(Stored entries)
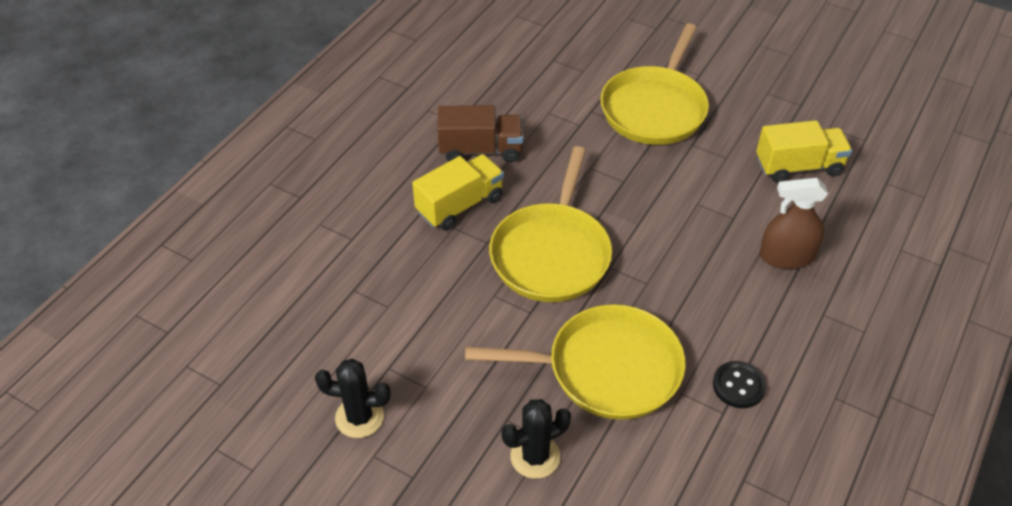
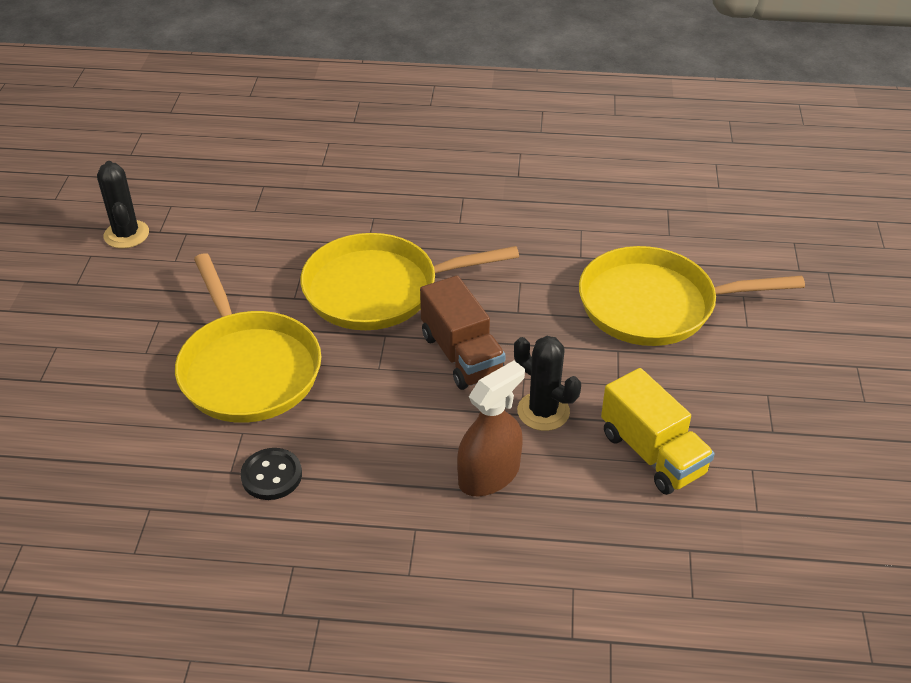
camera: 65 degrees right, 5 degrees down
(460, 205) = (404, 212): yellow truck -> none
(481, 150) = (489, 202): brown truck -> brown truck (462, 355)
(535, 456) = (123, 350): black cactus -> black cactus (543, 411)
(786, 256) = (489, 475): brown spray bottle -> brown spray bottle turned 75 degrees clockwise

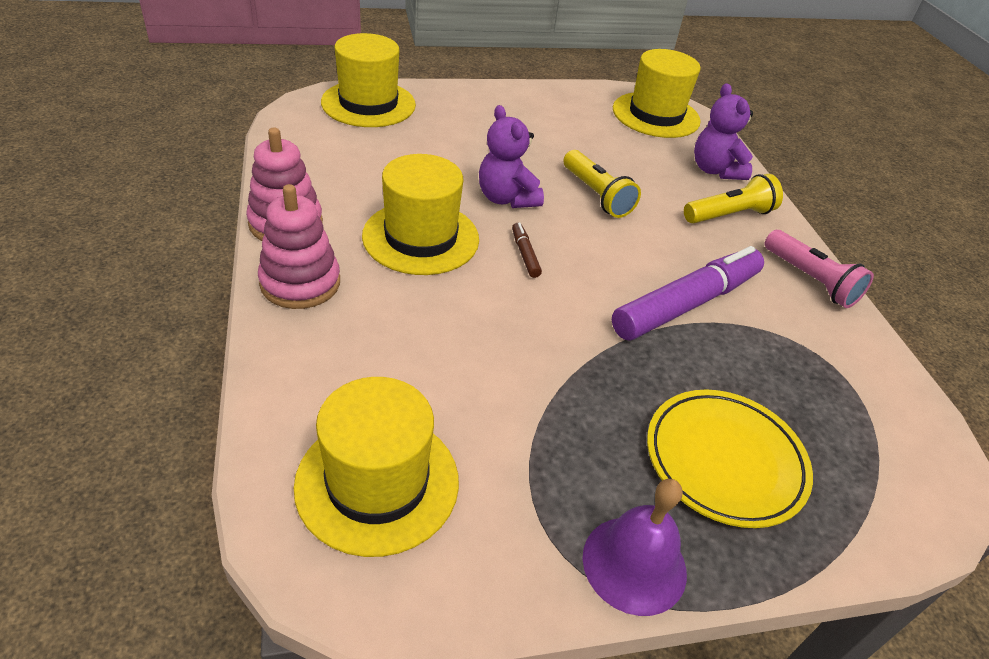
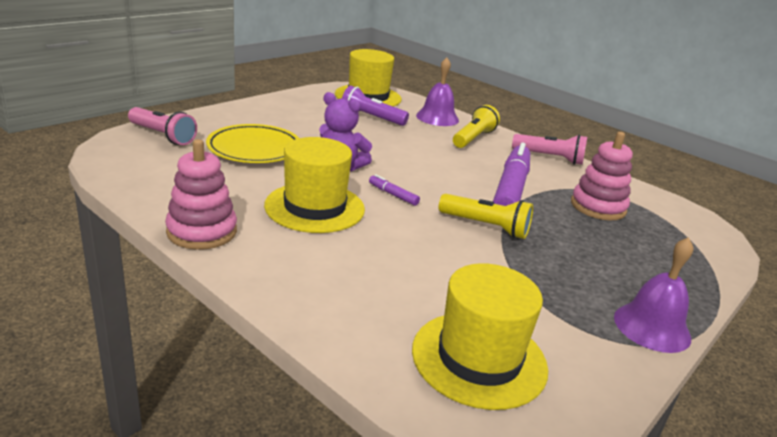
camera: 35 degrees left, 15 degrees down
(300, 283) = (266, 265): pink stacking toy -> pink stacking toy (598, 207)
(368, 104) = (162, 136): yellow hat -> pink flashlight
(525, 254) = (393, 195): brown marker -> purple marker
(596, 195) = (391, 149): yellow flashlight -> yellow flashlight (486, 226)
(623, 146) = (371, 118): none -> purple flashlight
(715, 170) = (437, 117): purple teddy bear -> purple bell
(724, 461) = (623, 258): yellow plate -> yellow plate (254, 149)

**Exercise requirements:** From the first line above to the last, copy the records exactly but omit the pictures.

**Written answer:**
camera: 65 degrees right, 5 degrees down
(460, 205) = (404, 212): yellow truck -> none
(481, 150) = (489, 202): brown truck -> brown truck (462, 355)
(535, 456) = (123, 350): black cactus -> black cactus (543, 411)
(786, 256) = (489, 475): brown spray bottle -> brown spray bottle turned 75 degrees clockwise

camera: 35 degrees left, 15 degrees down
(300, 283) = (266, 265): pink stacking toy -> pink stacking toy (598, 207)
(368, 104) = (162, 136): yellow hat -> pink flashlight
(525, 254) = (393, 195): brown marker -> purple marker
(596, 195) = (391, 149): yellow flashlight -> yellow flashlight (486, 226)
(623, 146) = (371, 118): none -> purple flashlight
(715, 170) = (437, 117): purple teddy bear -> purple bell
(724, 461) = (623, 258): yellow plate -> yellow plate (254, 149)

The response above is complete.